| Given records |
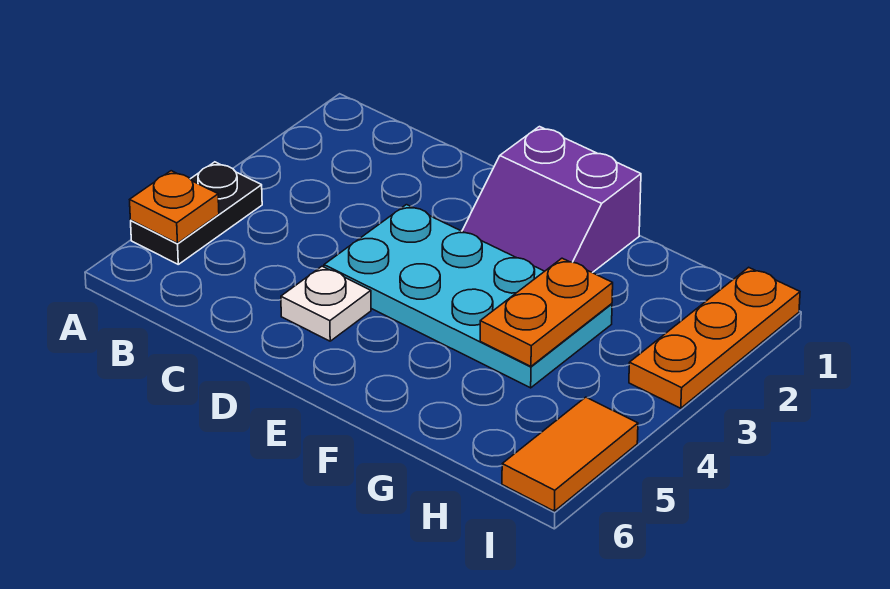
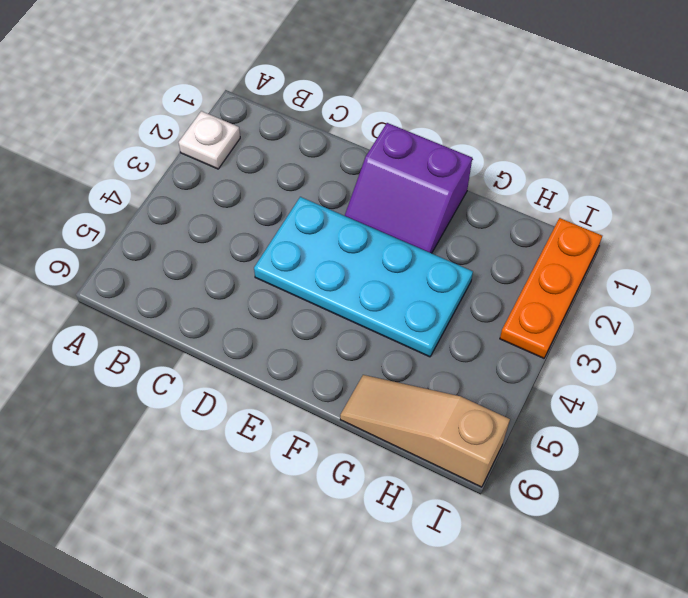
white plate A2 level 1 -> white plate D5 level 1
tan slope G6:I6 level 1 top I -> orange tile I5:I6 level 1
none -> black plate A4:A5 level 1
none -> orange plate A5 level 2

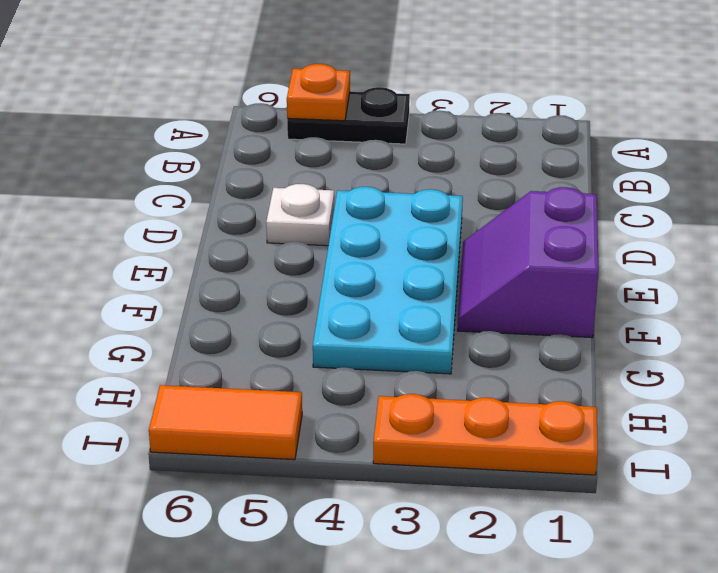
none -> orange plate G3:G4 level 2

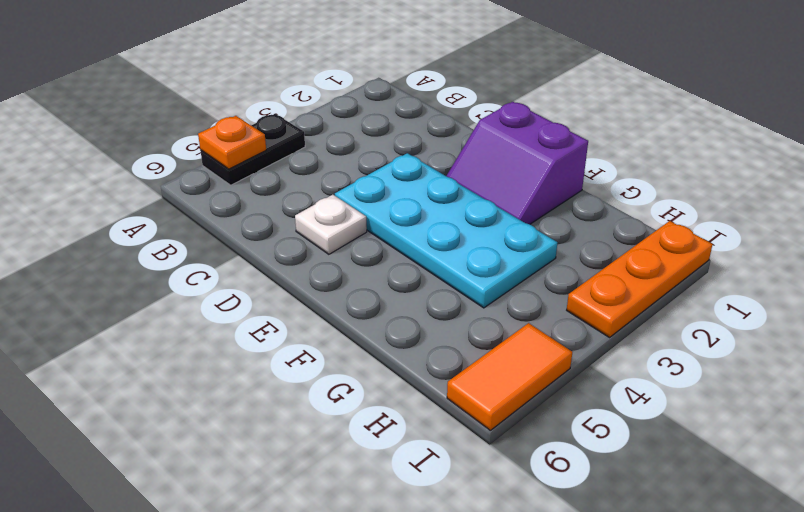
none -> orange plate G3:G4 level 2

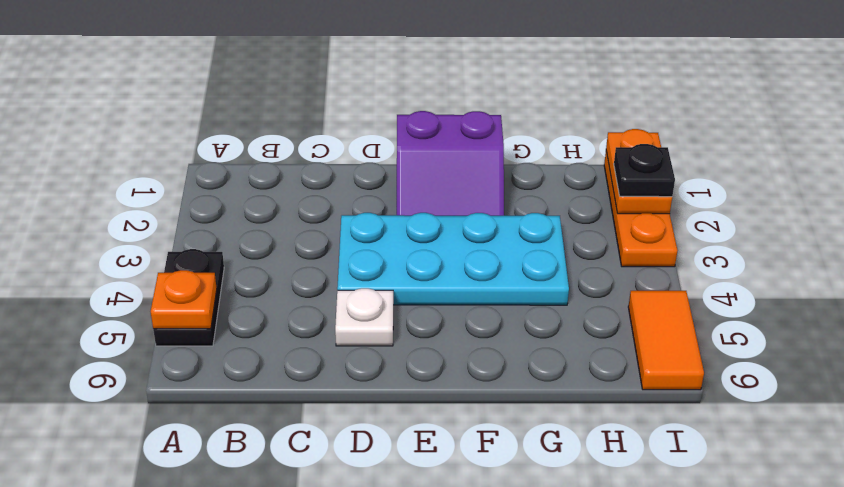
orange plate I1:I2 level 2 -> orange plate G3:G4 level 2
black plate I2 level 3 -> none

| Task objective |
Go through the material above, and wherever a line holds the word "plate", copy it.

| Answer to this exercise |
white plate A2 level 1 -> white plate D5 level 1
none -> black plate A4:A5 level 1
none -> orange plate A5 level 2
none -> orange plate G3:G4 level 2
none -> orange plate G3:G4 level 2
orange plate I1:I2 level 2 -> orange plate G3:G4 level 2
black plate I2 level 3 -> none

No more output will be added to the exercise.